● Required work
Once the pictures are removed, restate the data below word for word.

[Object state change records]
────

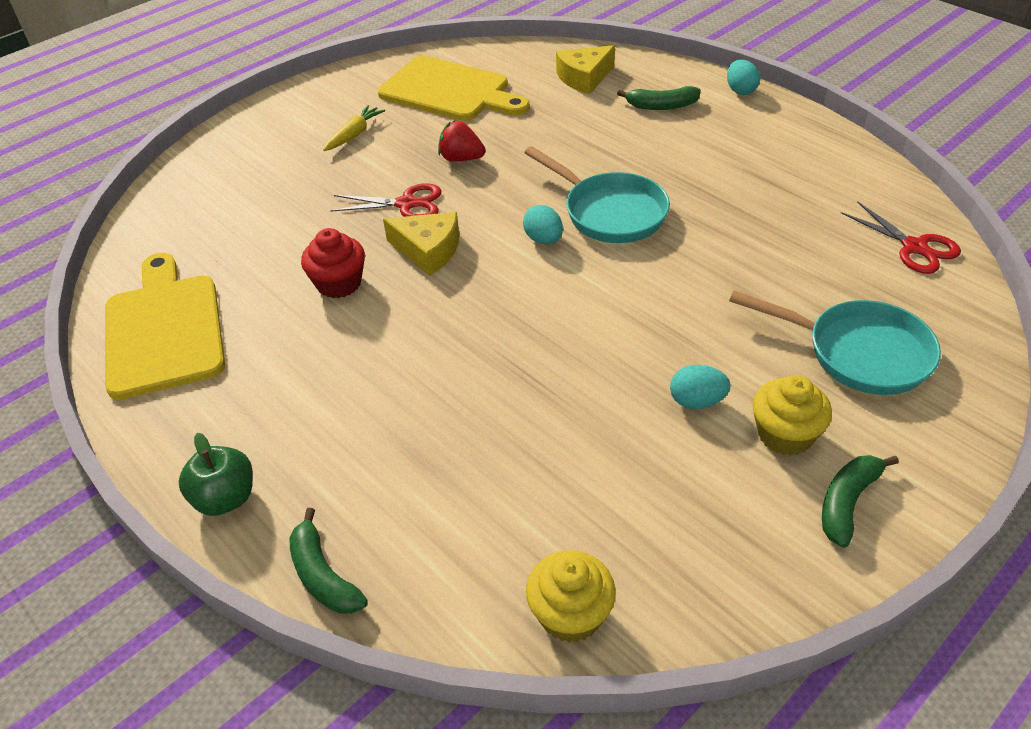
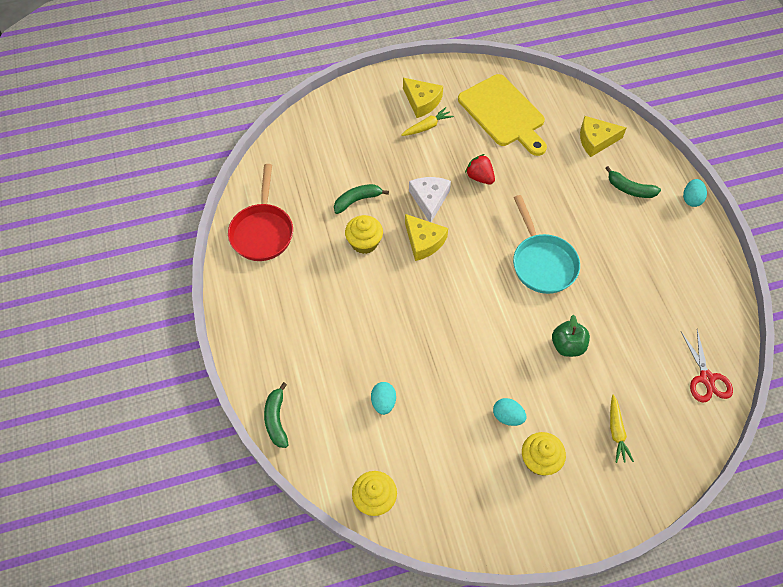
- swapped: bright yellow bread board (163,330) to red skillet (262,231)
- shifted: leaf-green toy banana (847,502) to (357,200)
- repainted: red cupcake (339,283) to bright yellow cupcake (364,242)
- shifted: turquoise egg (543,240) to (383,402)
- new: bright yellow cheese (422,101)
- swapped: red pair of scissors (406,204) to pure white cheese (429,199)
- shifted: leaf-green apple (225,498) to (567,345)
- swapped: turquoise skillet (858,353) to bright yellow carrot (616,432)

────

● Completed task
- swapped: bright yellow bread board (163,330) to red skillet (262,231)
- shifted: leaf-green toy banana (847,502) to (357,200)
- repainted: red cupcake (339,283) to bright yellow cupcake (364,242)
- shifted: turquoise egg (543,240) to (383,402)
- new: bright yellow cheese (422,101)
- swapped: red pair of scissors (406,204) to pure white cheese (429,199)
- shifted: leaf-green apple (225,498) to (567,345)
- swapped: turquoise skillet (858,353) to bright yellow carrot (616,432)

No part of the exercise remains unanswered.